(Colored shape movement records)
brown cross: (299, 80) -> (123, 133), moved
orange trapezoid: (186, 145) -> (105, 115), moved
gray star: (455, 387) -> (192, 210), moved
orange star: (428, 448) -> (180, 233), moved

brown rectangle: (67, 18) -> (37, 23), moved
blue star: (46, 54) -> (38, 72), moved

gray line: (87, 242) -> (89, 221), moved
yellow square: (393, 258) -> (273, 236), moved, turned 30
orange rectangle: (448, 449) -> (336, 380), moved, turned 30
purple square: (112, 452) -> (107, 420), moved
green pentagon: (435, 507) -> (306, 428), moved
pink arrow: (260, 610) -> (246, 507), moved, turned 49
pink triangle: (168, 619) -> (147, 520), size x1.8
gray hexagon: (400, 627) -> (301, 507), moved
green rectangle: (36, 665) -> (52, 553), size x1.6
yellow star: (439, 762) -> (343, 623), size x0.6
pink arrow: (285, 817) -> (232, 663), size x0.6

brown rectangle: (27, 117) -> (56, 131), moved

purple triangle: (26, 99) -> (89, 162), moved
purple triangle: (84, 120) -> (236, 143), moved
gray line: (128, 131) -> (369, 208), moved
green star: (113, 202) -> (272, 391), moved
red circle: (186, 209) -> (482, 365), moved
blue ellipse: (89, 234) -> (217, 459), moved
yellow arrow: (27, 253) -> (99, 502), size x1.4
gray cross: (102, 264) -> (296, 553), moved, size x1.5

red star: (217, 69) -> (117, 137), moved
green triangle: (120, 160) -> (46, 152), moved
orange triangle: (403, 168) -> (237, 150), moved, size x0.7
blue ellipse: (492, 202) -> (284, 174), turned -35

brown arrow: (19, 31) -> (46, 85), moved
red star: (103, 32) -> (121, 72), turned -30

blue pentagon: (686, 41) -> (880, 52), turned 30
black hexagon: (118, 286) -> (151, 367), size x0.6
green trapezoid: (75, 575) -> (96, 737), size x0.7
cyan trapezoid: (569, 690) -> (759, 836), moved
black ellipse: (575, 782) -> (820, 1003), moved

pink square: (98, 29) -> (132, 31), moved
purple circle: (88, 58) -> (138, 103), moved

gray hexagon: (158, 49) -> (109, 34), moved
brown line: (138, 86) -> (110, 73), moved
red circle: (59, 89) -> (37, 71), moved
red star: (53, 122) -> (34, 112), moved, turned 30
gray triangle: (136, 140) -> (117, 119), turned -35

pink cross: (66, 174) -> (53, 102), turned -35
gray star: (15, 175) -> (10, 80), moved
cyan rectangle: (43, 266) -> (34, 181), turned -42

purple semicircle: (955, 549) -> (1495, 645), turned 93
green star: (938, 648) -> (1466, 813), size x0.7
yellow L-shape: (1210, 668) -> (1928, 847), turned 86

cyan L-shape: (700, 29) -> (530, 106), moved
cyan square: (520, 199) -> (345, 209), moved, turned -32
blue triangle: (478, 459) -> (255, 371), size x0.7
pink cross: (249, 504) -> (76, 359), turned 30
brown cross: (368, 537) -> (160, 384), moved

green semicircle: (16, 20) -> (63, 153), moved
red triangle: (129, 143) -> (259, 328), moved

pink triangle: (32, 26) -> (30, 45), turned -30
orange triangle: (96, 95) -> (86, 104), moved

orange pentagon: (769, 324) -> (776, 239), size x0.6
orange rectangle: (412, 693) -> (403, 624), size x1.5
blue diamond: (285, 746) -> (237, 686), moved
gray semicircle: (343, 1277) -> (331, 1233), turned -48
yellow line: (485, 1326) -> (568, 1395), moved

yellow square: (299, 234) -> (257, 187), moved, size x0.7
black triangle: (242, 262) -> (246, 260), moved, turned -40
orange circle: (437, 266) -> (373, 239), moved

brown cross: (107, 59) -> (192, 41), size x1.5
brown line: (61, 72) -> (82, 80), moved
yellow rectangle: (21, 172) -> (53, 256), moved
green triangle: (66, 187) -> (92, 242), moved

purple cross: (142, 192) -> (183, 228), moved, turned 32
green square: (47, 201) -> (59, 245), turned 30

- _Exercise directions_: The required output is the lines from the one holding "red star: (53, 122)" through the last line of the entries above, copied exactly.

- _Answer to the exercise_:
red star: (53, 122) -> (34, 112), moved, turned 30
gray triangle: (136, 140) -> (117, 119), turned -35

pink cross: (66, 174) -> (53, 102), turned -35
gray star: (15, 175) -> (10, 80), moved
cyan rectangle: (43, 266) -> (34, 181), turned -42

purple semicircle: (955, 549) -> (1495, 645), turned 93
green star: (938, 648) -> (1466, 813), size x0.7
yellow L-shape: (1210, 668) -> (1928, 847), turned 86

cyan L-shape: (700, 29) -> (530, 106), moved
cyan square: (520, 199) -> (345, 209), moved, turned -32
blue triangle: (478, 459) -> (255, 371), size x0.7
pink cross: (249, 504) -> (76, 359), turned 30
brown cross: (368, 537) -> (160, 384), moved

green semicircle: (16, 20) -> (63, 153), moved
red triangle: (129, 143) -> (259, 328), moved

pink triangle: (32, 26) -> (30, 45), turned -30
orange triangle: (96, 95) -> (86, 104), moved

orange pentagon: (769, 324) -> (776, 239), size x0.6
orange rectangle: (412, 693) -> (403, 624), size x1.5
blue diamond: (285, 746) -> (237, 686), moved
gray semicircle: (343, 1277) -> (331, 1233), turned -48
yellow line: (485, 1326) -> (568, 1395), moved

yellow square: (299, 234) -> (257, 187), moved, size x0.7
black triangle: (242, 262) -> (246, 260), moved, turned -40
orange circle: (437, 266) -> (373, 239), moved

brown cross: (107, 59) -> (192, 41), size x1.5
brown line: (61, 72) -> (82, 80), moved
yellow rectangle: (21, 172) -> (53, 256), moved
green triangle: (66, 187) -> (92, 242), moved

purple cross: (142, 192) -> (183, 228), moved, turned 32
green square: (47, 201) -> (59, 245), turned 30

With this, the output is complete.